THE PROBLEM | Only the lines from the one containing "green headphones: 0 -> 2" through the end of the data below should be copied, each exactly as written and with both ends kept.

※

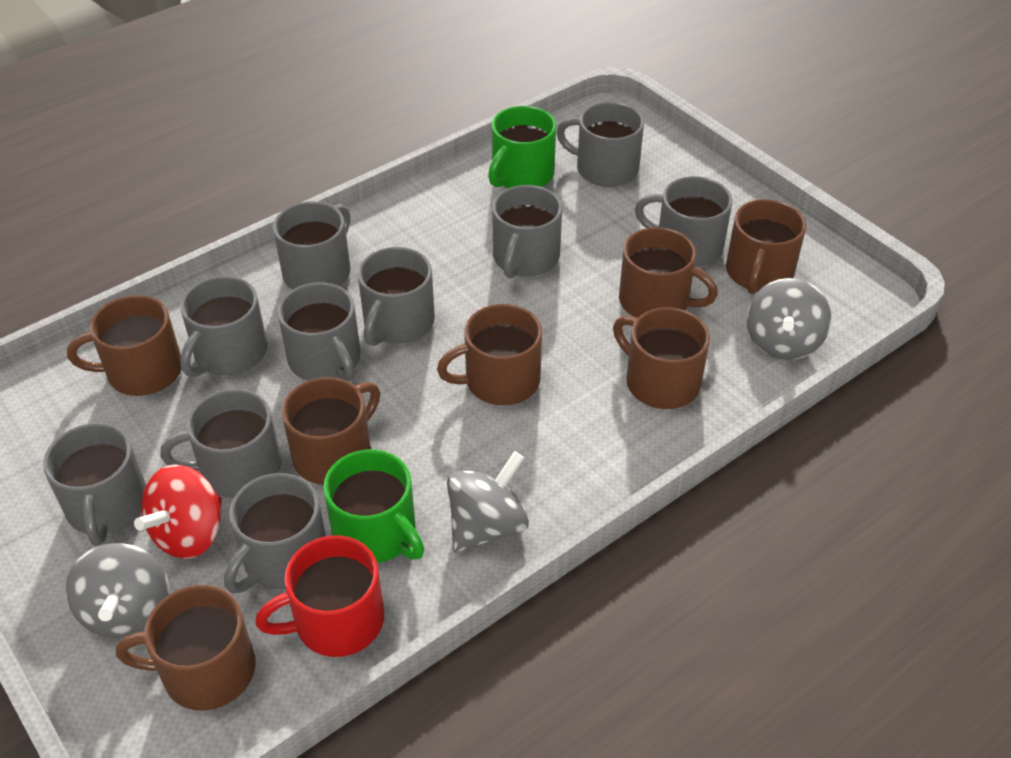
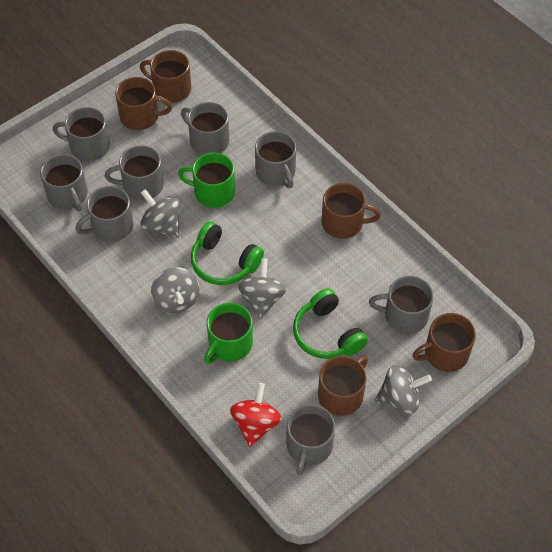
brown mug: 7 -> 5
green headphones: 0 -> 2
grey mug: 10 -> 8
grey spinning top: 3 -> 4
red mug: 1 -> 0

※

EXERCISE SOLUTION |
green headphones: 0 -> 2
grey mug: 10 -> 8
grey spinning top: 3 -> 4
red mug: 1 -> 0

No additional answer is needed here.